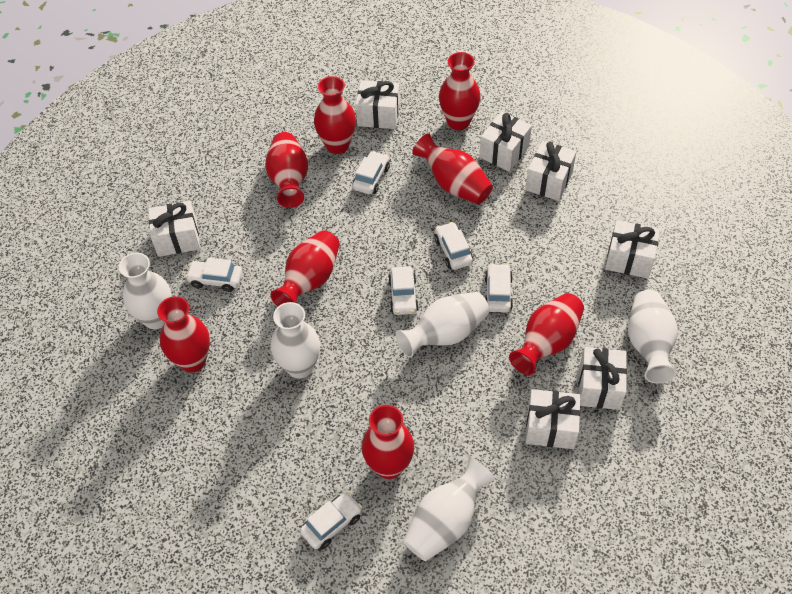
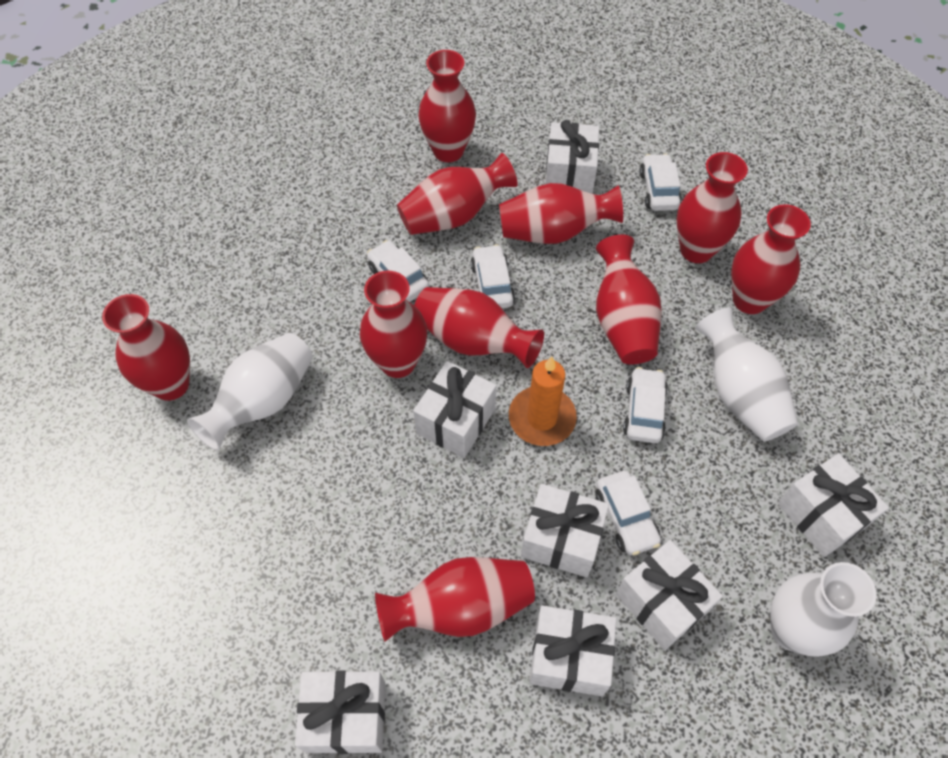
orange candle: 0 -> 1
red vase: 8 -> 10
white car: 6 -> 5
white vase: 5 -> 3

◆ ◆ ◆

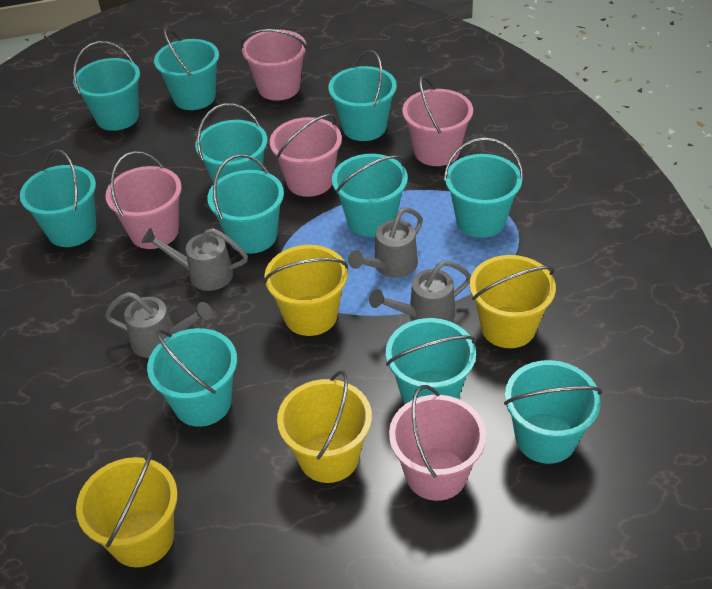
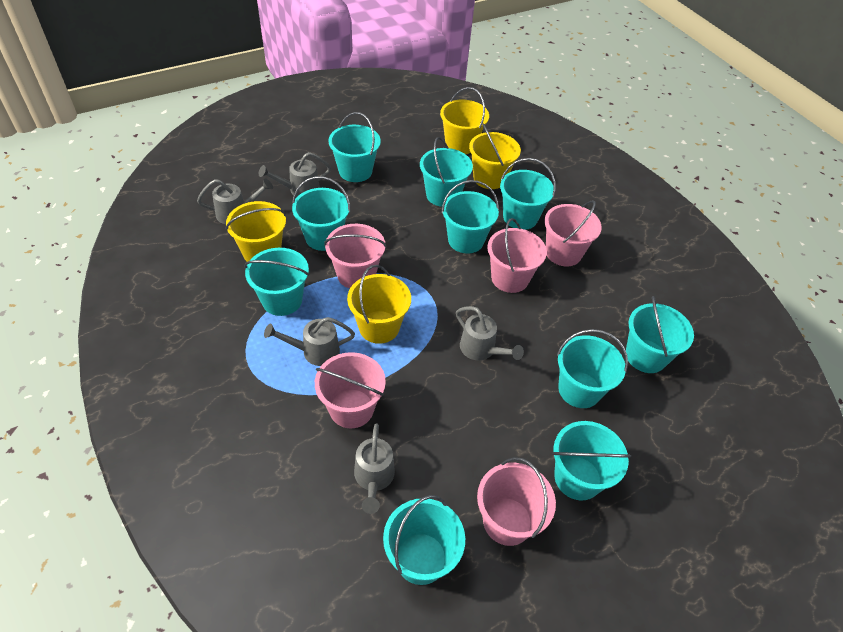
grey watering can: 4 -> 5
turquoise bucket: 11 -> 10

◆ ◆ ◆

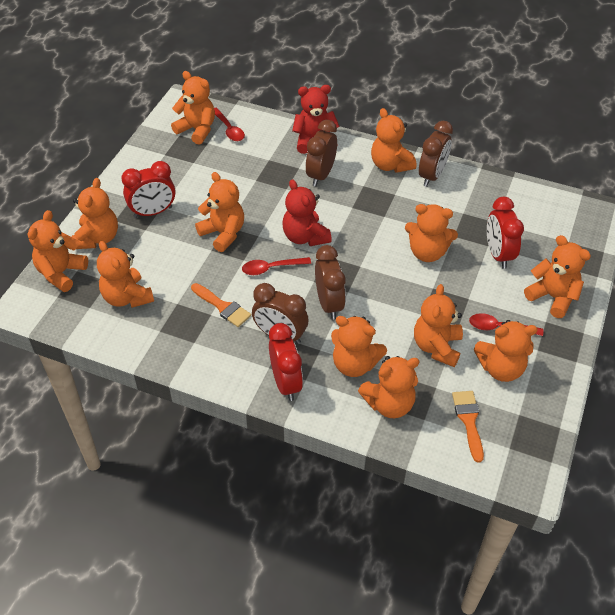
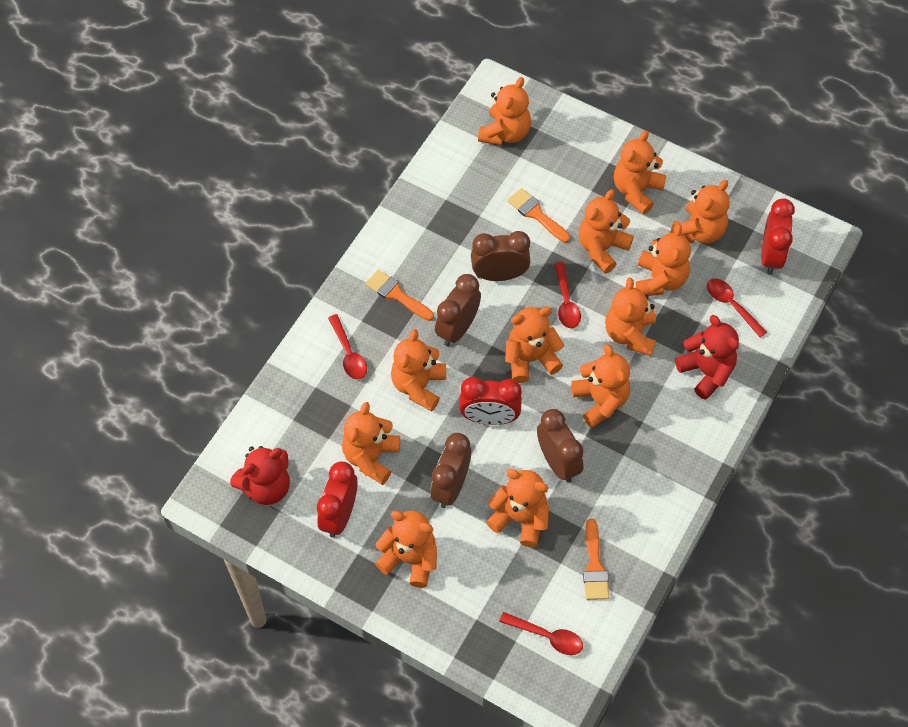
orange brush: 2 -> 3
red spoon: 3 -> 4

◆ ◆ ◆

• **Task objective**
Beginning with the line containing "orange candle: 0 -> 1" in the material above, copy every line exactly until you have copied the line containing "white vase: 5 -> 3".

• **Written solution**
orange candle: 0 -> 1
red vase: 8 -> 10
white car: 6 -> 5
white vase: 5 -> 3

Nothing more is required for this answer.